◆ SHORT TASK:
Reproduce every line of the records below, including the requests, but increase each coordinate in the answers by 107.

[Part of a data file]
:::::

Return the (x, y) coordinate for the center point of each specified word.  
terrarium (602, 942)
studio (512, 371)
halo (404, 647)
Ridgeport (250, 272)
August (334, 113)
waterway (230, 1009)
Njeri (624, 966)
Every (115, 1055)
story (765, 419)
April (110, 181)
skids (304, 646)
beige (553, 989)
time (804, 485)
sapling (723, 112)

:::::

◆ TASK RESPONSE:
Return the (x, y) coordinate for the center point of each specified word.  
terrarium (709, 1049)
studio (619, 478)
halo (511, 754)
Ridgeport (357, 379)
August (441, 220)
waterway (337, 1116)
Njeri (731, 1073)
Every (222, 1162)
story (872, 526)
April (217, 288)
skids (411, 753)
beige (660, 1096)
time (911, 592)
sapling (830, 219)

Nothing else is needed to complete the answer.